[Start of section]

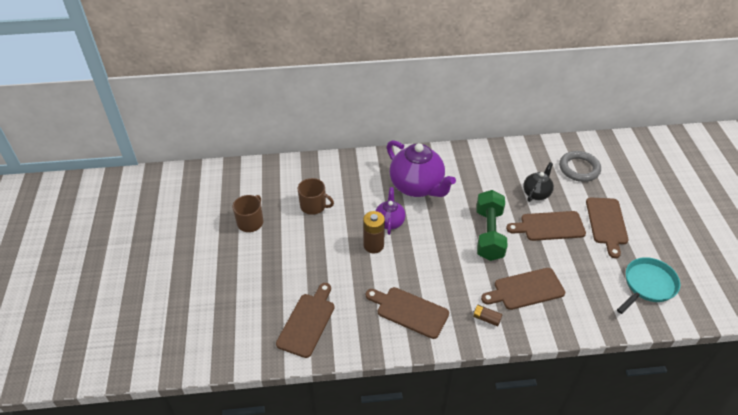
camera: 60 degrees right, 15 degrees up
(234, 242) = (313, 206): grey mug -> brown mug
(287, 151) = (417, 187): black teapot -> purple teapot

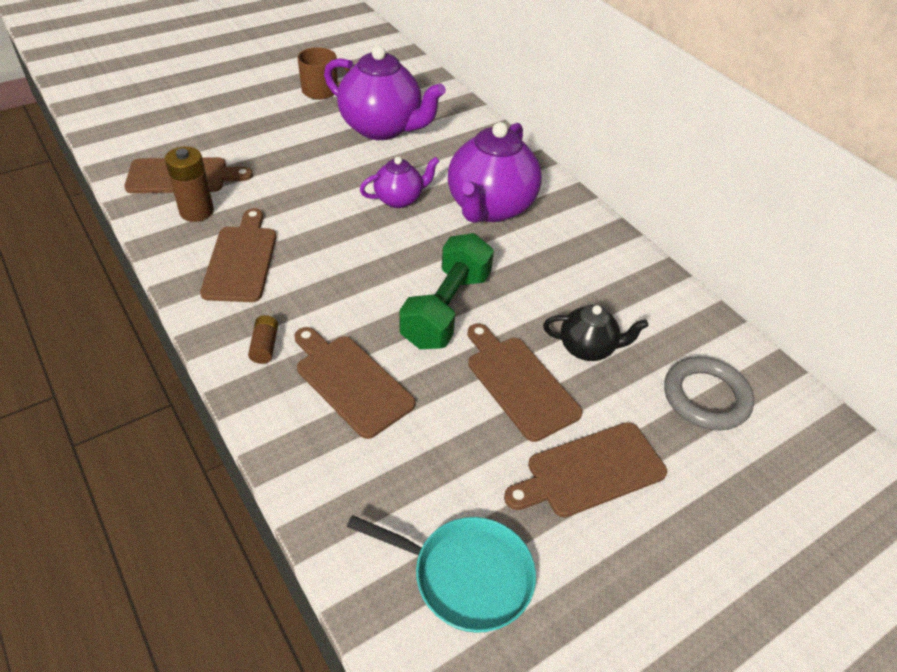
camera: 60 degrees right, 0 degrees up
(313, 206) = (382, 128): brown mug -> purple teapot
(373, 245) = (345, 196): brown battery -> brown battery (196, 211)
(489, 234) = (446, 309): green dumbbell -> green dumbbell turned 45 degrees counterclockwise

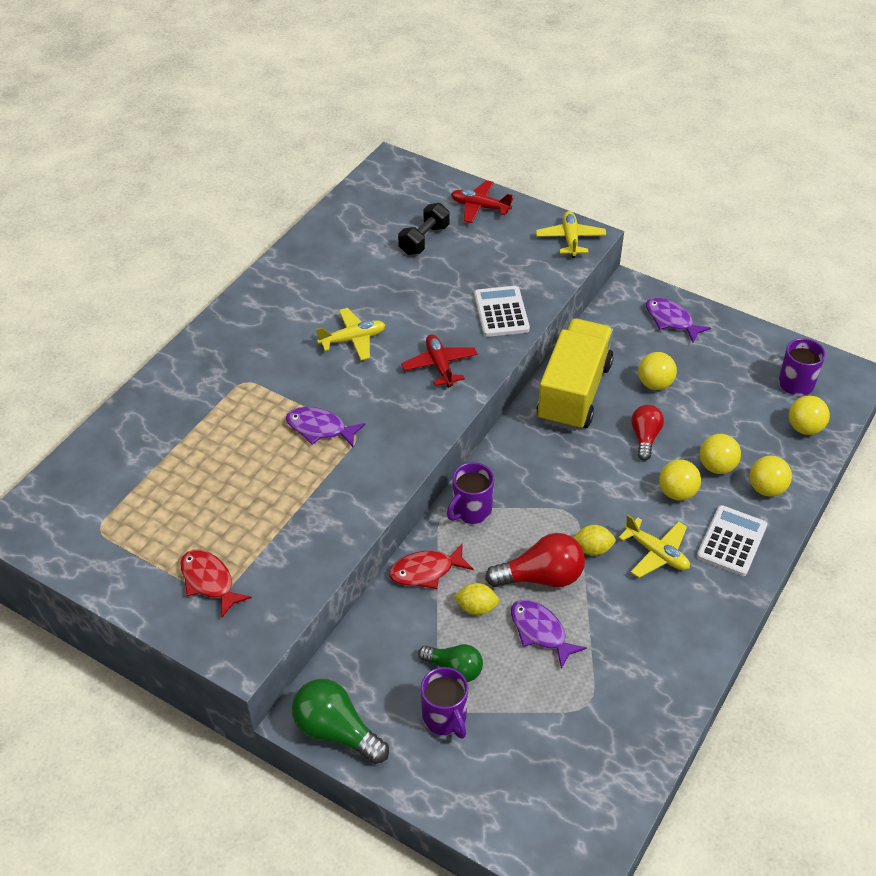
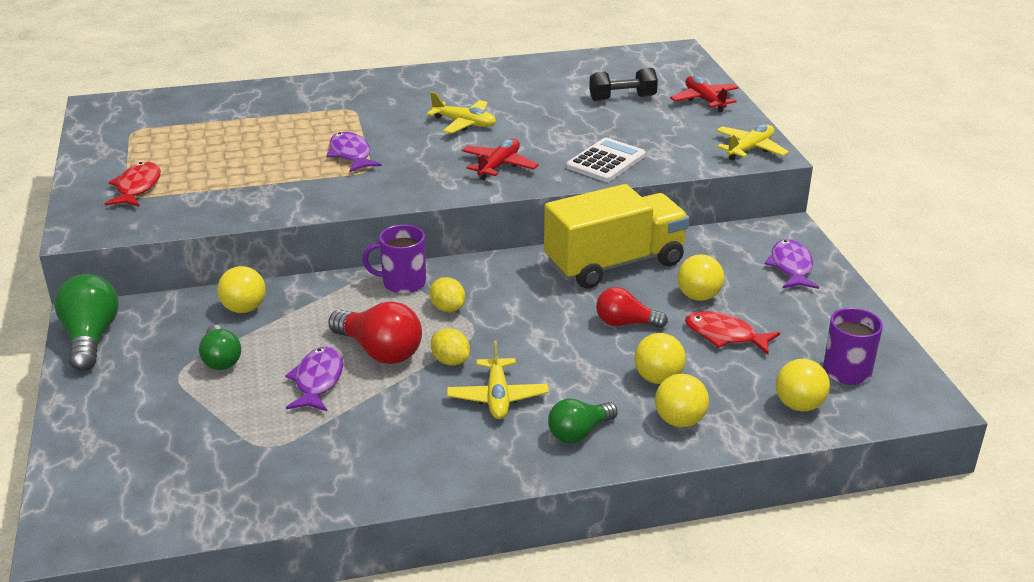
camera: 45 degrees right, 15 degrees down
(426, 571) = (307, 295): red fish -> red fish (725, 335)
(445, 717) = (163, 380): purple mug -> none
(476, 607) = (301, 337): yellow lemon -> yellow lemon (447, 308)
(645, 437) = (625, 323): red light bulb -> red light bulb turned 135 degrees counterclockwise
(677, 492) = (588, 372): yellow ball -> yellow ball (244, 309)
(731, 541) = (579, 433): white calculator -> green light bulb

[End of section]
[Start of section]

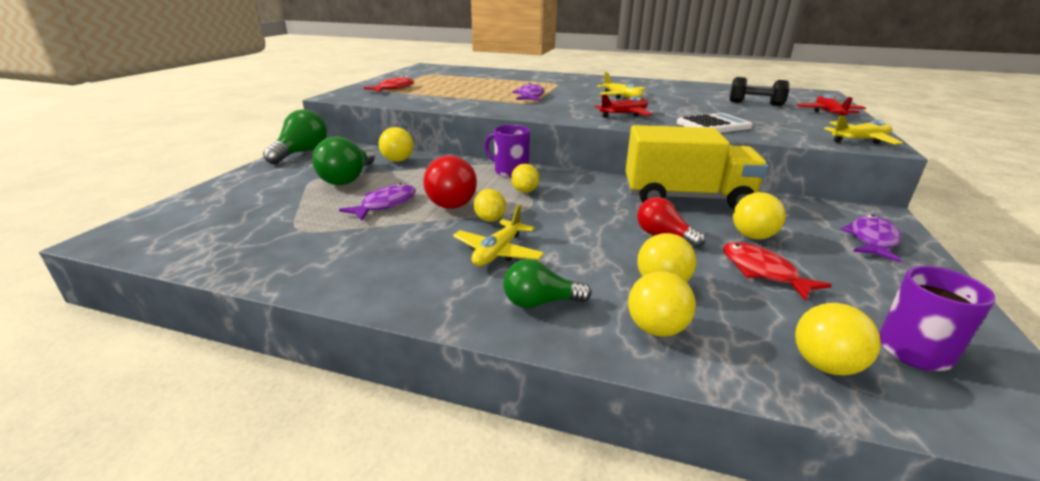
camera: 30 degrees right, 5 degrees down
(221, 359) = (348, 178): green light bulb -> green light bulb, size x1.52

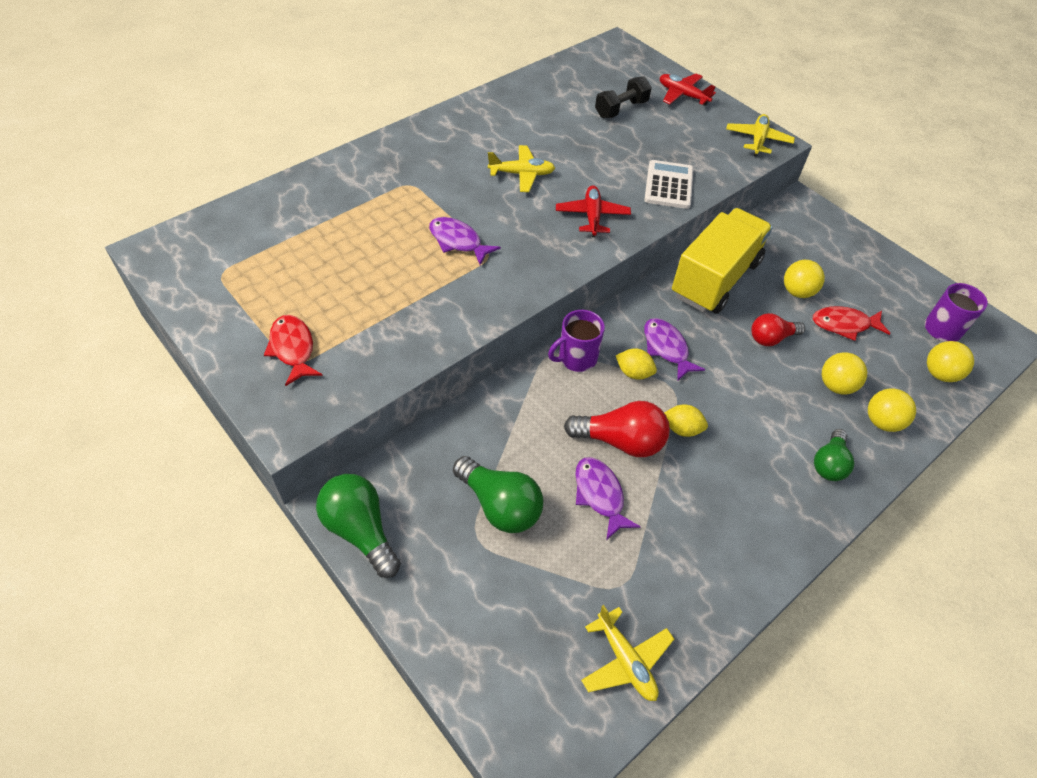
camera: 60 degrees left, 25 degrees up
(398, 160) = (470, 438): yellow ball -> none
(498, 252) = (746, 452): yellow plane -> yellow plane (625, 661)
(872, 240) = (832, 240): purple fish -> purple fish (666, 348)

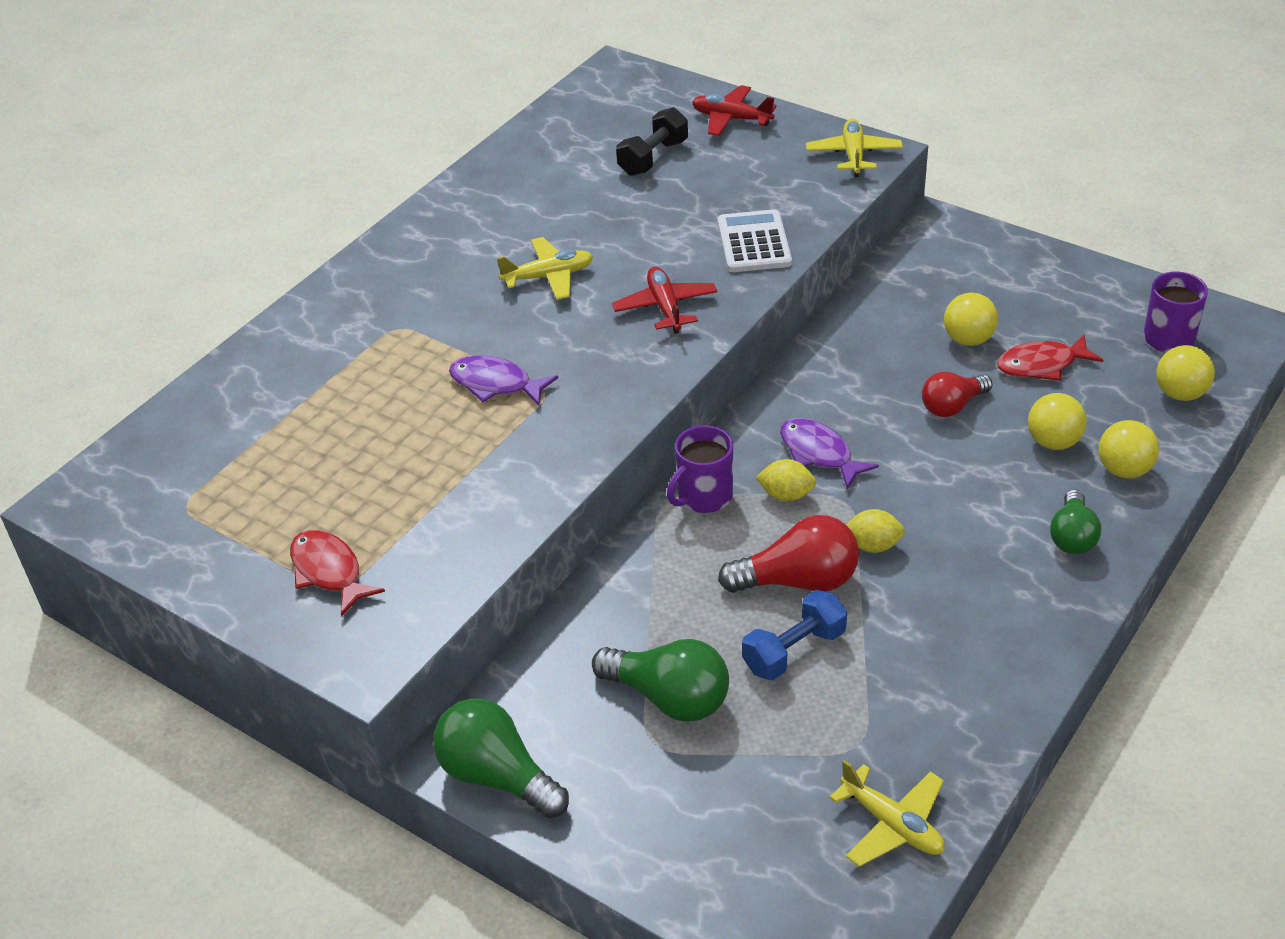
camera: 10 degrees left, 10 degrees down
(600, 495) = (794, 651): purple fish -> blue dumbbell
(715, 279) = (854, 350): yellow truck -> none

[End of section]

» EXERCISE INSTRUCTIONS
Using the material above, count the lines containing the word "right". Reply with the number alone.

» EXERCISE RESPONSE
4